> Exercise brief:
Check each line of the data for "purple" and select those that have it.

[Object state change records]
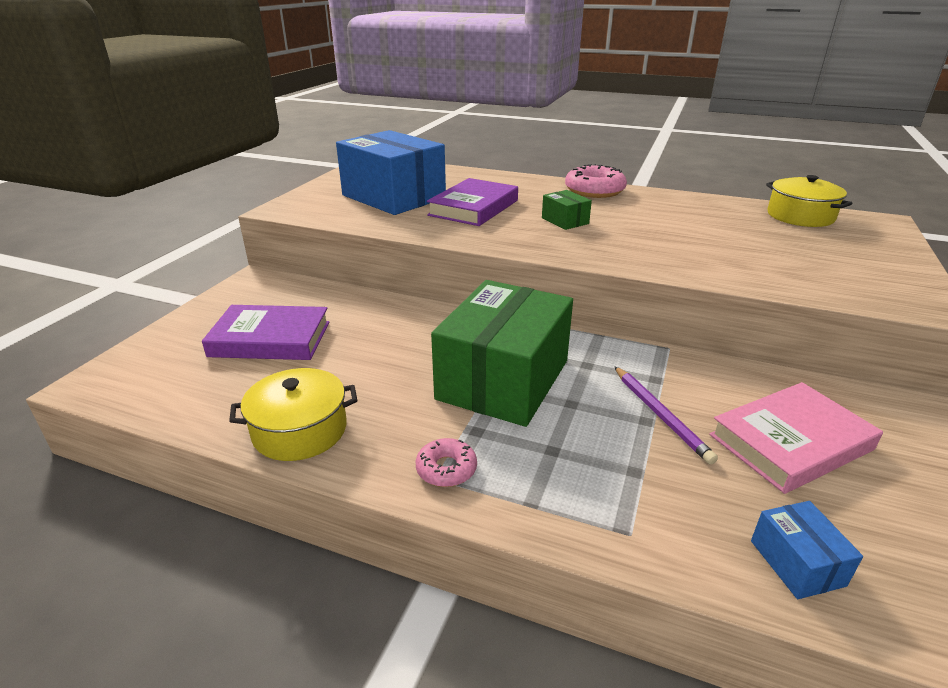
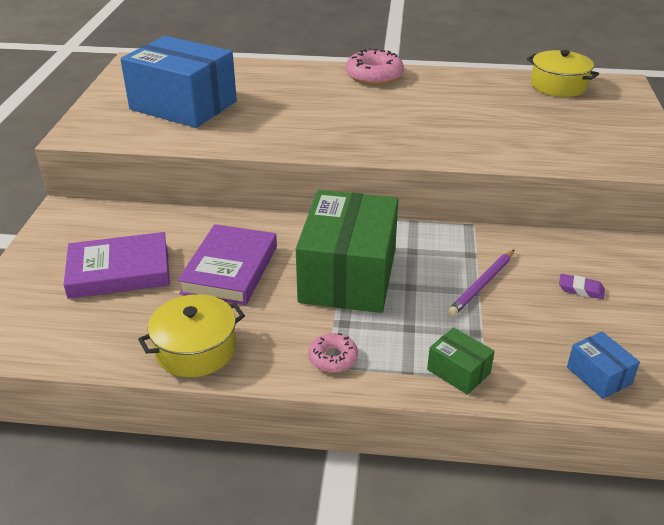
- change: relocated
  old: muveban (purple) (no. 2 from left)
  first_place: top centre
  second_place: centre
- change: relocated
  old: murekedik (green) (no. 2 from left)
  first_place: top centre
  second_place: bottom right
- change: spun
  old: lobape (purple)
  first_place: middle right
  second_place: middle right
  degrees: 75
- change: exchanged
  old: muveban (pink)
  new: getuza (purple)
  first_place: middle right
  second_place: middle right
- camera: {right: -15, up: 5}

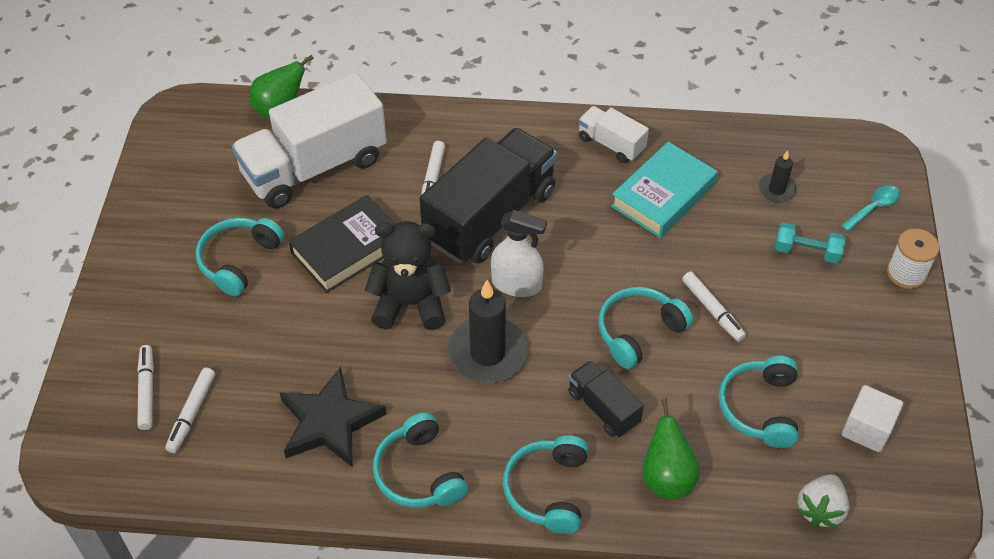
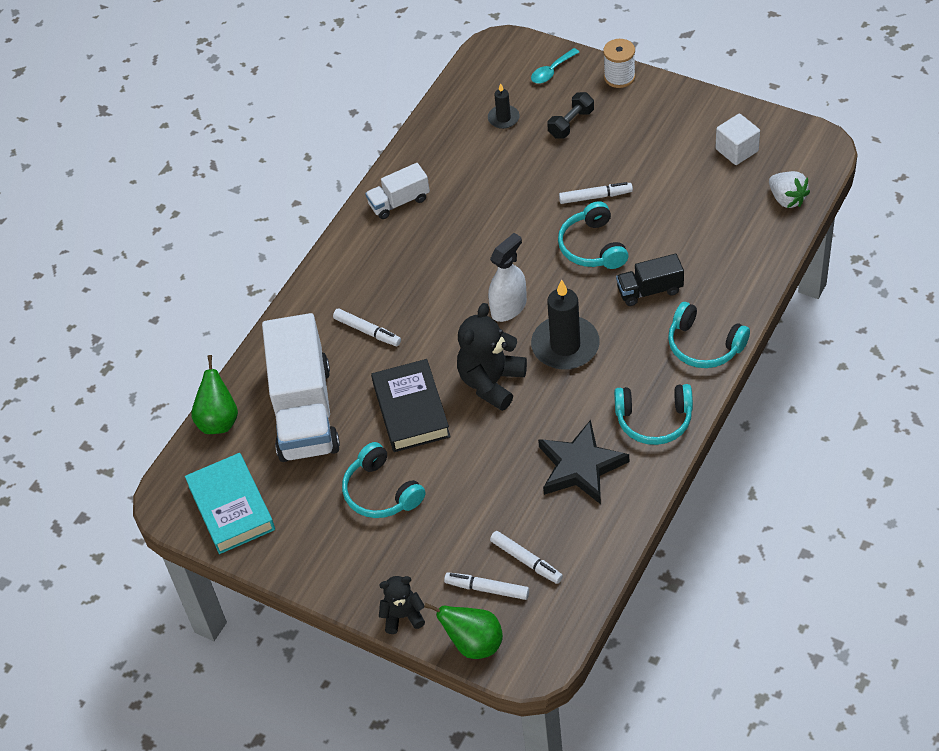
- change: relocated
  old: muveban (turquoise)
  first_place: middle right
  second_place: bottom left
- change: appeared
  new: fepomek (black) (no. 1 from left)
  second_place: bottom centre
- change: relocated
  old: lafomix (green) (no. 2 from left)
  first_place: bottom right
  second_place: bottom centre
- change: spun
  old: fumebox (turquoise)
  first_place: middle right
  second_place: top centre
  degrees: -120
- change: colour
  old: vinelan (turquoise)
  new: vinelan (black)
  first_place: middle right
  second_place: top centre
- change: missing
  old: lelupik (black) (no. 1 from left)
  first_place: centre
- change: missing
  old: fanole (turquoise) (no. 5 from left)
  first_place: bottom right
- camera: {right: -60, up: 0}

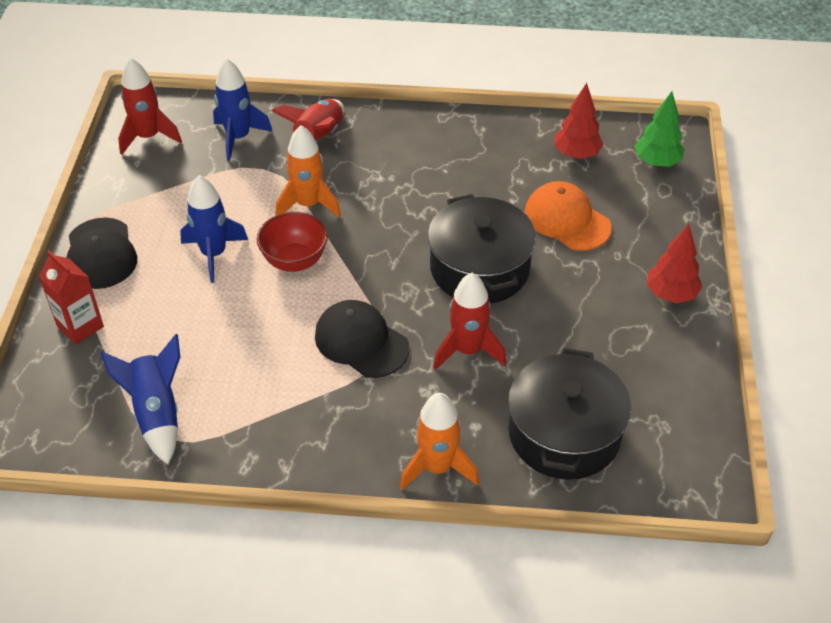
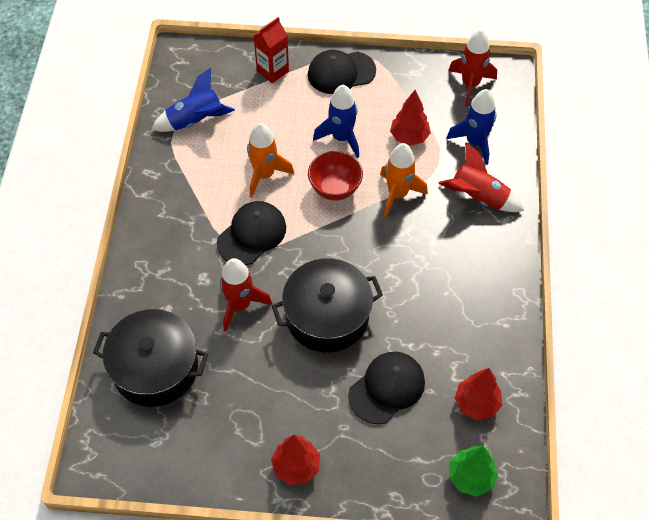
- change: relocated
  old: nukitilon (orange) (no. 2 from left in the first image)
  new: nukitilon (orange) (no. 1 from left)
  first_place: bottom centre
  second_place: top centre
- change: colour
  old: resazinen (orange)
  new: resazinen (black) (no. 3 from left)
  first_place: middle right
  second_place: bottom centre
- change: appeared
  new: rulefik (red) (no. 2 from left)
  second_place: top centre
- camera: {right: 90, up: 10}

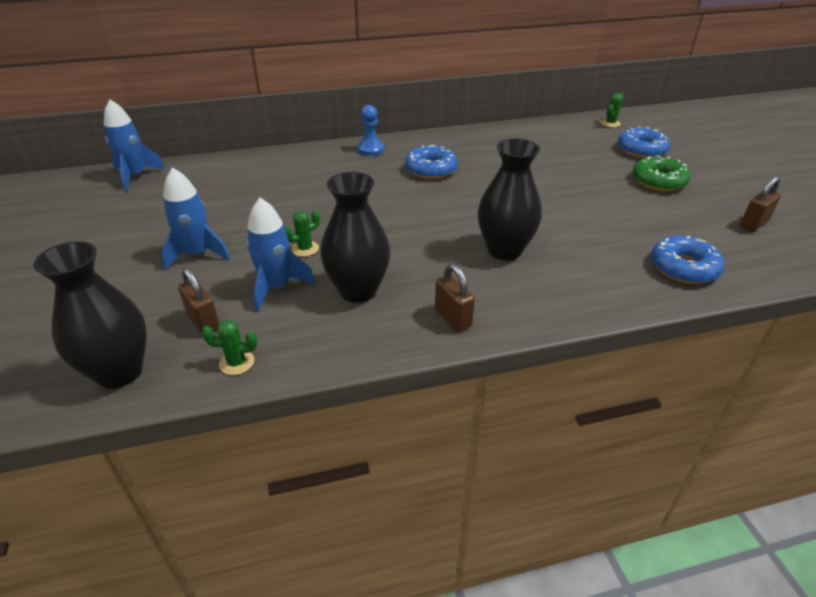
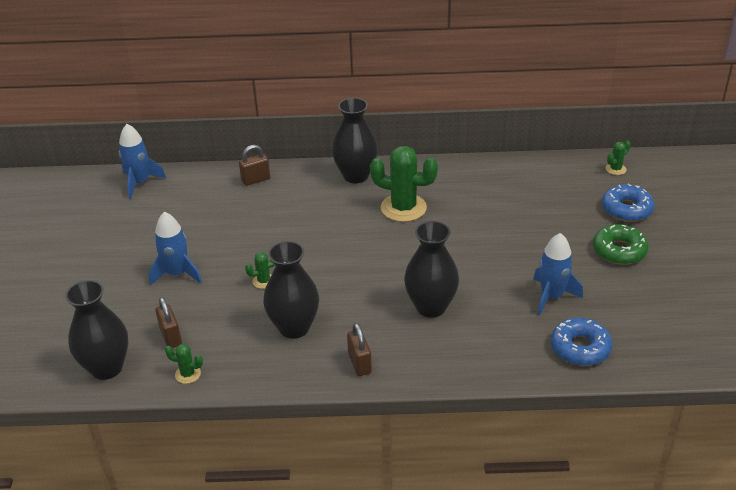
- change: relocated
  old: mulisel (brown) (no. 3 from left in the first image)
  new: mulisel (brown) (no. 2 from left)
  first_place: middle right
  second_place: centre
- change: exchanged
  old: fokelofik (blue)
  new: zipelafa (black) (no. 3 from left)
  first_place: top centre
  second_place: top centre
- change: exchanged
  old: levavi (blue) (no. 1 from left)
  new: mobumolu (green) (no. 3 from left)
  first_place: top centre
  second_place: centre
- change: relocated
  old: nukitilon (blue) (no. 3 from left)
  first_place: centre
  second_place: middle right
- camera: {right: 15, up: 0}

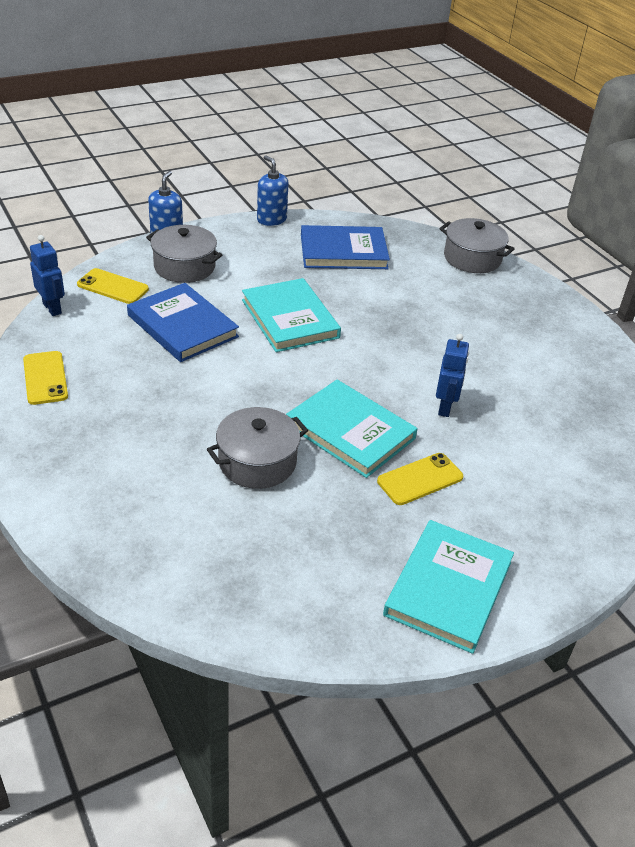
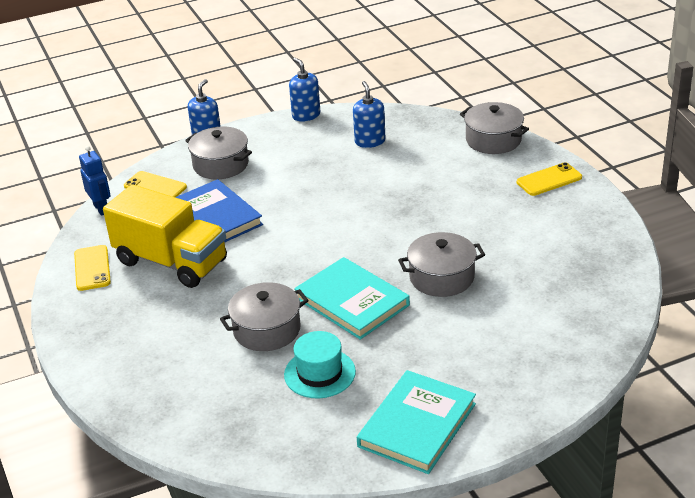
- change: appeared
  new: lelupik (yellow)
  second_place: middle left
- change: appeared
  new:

> Output for this task:
  old: muveban (purple) (no. 2 from left)
  old: lobape (purple)
  new: getuza (purple)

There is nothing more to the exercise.